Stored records
━━━
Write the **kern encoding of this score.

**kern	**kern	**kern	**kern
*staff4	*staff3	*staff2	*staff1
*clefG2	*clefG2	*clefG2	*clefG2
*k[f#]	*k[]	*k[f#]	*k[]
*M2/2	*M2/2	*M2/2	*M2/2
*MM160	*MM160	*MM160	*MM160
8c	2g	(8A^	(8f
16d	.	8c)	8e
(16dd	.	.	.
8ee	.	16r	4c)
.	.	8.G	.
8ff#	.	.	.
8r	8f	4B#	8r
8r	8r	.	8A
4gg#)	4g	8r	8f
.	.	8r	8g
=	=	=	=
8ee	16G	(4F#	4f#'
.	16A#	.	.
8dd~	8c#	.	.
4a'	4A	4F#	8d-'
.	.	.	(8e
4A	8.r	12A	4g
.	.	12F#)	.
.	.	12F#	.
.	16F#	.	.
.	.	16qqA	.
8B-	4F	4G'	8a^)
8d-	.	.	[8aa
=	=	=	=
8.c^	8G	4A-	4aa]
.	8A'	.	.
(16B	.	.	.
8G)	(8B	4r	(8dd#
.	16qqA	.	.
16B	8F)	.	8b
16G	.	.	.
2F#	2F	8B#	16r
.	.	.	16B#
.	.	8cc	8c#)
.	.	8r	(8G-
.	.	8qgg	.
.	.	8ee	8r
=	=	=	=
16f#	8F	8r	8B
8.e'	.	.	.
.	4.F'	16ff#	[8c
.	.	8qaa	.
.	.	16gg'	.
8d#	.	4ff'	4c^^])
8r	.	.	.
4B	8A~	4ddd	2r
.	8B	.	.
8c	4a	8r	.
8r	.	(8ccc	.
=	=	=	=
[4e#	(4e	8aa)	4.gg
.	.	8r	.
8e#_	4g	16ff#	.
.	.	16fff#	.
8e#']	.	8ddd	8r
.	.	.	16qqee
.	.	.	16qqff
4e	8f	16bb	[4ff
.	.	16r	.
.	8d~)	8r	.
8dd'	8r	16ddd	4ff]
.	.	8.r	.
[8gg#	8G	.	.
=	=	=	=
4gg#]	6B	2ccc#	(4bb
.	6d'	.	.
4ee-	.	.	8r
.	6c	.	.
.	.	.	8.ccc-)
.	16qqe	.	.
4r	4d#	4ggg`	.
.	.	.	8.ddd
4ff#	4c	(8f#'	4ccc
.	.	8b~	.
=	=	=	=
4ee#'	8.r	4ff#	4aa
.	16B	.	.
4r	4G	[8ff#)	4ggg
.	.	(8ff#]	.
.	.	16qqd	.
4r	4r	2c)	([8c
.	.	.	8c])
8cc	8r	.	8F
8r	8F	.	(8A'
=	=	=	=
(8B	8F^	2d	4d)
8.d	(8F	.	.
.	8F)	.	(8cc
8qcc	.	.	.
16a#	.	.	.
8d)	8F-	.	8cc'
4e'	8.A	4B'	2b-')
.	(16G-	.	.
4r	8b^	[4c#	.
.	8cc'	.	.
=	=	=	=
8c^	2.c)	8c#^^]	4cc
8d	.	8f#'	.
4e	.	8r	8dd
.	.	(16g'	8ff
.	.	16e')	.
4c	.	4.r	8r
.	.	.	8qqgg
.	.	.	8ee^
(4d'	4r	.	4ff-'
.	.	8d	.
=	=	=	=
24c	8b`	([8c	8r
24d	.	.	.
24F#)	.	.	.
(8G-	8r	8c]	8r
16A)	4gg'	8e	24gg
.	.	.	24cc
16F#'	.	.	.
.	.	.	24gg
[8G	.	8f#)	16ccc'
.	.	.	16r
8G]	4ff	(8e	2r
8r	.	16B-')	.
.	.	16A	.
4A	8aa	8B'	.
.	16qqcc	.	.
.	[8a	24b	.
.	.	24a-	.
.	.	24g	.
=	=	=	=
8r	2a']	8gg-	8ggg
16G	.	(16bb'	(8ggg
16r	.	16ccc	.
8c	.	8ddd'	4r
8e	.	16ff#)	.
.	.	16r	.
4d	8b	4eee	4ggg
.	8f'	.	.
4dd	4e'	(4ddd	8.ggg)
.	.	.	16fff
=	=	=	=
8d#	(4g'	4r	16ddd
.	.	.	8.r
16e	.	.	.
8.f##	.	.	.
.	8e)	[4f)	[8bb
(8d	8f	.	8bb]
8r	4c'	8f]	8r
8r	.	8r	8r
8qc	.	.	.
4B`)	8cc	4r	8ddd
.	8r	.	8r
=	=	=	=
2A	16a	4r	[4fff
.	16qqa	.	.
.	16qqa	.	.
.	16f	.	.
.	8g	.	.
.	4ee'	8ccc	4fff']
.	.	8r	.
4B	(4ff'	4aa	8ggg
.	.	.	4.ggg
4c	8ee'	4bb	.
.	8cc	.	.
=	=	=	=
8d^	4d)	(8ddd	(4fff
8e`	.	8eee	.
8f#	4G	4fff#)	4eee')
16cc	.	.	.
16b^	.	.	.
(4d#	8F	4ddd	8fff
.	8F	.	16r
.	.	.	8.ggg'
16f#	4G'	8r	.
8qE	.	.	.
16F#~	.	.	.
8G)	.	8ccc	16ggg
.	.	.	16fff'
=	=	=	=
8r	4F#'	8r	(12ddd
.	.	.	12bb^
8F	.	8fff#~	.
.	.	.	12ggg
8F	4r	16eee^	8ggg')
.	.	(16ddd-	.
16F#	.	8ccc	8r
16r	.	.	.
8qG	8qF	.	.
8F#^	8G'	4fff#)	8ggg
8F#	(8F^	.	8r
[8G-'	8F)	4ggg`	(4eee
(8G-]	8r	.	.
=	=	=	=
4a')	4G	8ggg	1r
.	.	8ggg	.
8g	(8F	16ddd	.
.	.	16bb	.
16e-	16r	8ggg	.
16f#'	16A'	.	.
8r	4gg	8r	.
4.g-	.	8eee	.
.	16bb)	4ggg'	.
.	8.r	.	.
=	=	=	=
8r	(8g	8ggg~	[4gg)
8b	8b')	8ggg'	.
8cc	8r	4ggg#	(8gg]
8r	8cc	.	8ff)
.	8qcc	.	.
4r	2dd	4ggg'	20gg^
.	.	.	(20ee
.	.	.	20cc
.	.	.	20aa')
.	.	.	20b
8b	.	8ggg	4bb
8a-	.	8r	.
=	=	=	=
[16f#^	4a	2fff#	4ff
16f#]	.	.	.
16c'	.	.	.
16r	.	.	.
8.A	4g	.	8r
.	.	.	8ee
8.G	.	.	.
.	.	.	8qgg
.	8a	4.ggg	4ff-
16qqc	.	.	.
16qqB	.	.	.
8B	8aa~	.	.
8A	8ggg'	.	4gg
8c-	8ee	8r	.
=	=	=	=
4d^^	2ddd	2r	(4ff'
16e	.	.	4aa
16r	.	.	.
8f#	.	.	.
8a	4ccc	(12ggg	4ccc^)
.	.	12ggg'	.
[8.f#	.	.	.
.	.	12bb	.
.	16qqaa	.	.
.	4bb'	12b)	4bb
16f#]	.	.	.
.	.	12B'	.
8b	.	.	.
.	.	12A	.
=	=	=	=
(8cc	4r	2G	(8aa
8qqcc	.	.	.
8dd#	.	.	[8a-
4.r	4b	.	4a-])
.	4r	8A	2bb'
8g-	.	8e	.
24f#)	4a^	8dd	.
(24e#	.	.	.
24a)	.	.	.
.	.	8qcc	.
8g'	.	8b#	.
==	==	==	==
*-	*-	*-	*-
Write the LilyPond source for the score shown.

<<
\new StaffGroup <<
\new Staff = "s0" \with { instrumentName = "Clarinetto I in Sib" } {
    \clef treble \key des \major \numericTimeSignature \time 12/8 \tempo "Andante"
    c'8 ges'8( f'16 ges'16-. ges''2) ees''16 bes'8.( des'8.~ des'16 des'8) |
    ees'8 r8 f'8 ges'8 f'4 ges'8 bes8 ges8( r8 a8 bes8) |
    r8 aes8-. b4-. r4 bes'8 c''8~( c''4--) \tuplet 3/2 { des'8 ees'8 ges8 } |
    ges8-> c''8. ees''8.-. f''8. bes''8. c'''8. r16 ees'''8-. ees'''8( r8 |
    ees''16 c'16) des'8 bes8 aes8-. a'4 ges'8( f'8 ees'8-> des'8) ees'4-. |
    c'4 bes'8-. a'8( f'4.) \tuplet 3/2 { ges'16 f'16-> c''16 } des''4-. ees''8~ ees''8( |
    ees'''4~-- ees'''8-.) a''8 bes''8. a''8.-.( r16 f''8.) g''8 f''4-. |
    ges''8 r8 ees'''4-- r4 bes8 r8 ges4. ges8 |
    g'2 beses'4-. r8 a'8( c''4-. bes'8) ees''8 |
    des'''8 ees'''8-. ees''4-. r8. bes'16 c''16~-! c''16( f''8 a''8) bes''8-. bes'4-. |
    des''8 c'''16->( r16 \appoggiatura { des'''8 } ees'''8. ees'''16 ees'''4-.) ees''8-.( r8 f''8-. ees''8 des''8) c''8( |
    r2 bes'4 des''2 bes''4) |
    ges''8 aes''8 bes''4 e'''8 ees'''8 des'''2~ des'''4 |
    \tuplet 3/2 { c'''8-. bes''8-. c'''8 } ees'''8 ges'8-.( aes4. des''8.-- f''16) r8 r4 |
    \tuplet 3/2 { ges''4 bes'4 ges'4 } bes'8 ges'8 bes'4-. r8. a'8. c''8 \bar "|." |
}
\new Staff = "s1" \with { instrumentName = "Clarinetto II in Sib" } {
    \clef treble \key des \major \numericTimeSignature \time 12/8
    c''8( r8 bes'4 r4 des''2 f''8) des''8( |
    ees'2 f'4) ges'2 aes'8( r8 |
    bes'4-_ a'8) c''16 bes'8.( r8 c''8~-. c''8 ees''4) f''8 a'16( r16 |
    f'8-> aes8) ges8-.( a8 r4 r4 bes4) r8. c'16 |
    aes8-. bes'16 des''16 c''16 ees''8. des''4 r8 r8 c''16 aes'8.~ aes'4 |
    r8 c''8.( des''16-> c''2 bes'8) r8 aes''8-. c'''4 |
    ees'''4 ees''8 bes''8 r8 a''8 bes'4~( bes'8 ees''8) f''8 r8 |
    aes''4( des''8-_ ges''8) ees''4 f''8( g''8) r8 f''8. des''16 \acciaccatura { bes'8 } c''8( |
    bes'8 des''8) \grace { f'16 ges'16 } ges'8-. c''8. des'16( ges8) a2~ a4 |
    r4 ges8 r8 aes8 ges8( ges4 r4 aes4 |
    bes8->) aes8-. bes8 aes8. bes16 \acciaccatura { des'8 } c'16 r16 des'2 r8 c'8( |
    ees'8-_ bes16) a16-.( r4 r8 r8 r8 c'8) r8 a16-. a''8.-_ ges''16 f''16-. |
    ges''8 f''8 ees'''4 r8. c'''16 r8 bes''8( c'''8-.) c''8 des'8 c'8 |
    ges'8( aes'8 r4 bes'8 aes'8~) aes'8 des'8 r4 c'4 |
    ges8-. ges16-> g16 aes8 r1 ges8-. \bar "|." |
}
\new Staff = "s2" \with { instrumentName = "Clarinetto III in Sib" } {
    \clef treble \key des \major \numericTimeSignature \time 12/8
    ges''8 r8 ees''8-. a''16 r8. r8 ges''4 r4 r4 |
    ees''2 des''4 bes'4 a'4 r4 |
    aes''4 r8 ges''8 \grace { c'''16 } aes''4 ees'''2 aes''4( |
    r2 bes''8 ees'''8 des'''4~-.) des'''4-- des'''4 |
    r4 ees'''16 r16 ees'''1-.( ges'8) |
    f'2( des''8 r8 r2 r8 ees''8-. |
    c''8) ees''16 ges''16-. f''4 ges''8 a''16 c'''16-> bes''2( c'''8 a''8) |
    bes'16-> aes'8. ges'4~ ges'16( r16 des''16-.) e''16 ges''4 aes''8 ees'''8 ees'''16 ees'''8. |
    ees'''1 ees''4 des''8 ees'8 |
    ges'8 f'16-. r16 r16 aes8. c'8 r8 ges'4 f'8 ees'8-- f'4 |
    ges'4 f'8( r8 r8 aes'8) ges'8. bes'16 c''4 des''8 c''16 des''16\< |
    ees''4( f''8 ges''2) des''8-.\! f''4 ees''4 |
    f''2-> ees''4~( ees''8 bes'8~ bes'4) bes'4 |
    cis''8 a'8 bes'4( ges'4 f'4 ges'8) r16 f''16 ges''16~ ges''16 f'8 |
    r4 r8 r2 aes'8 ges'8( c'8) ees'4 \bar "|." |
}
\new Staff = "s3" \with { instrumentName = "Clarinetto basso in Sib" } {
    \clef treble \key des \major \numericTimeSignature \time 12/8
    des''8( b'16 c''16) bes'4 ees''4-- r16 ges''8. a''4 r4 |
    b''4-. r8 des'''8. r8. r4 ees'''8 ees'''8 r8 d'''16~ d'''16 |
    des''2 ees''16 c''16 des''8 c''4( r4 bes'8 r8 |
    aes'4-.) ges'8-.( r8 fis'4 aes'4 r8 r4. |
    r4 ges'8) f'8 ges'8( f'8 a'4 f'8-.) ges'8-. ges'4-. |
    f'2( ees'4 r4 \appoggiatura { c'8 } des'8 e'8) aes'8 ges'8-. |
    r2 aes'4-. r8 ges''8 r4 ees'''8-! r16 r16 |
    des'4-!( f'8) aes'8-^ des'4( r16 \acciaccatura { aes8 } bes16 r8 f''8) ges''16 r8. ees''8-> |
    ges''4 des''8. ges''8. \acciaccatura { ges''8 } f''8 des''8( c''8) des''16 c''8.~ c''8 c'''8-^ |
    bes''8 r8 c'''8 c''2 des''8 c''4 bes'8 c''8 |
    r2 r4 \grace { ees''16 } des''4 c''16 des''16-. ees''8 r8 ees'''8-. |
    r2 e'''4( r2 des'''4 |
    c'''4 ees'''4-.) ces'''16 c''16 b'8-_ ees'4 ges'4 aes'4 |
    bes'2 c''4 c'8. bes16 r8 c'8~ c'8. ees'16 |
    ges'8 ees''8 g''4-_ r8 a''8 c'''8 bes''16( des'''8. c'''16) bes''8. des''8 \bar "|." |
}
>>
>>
━━━
• Given request: Pull out every line of the records above that contains the string "grace", matching case exactly.

• Solution to this exercise:
    bes'8 des''8) \grace { f'16 ges'16 } ges'8-. c''8. des'16( ges8) a2~ a4 |
    aes''4 r8 ges''8 \grace { c'''16 } aes''4 ees'''2 aes''4( |
    r2 r4 \grace { ees''16 } des''4 c''16 des''16-. ees''8 r8 ees'''8-. |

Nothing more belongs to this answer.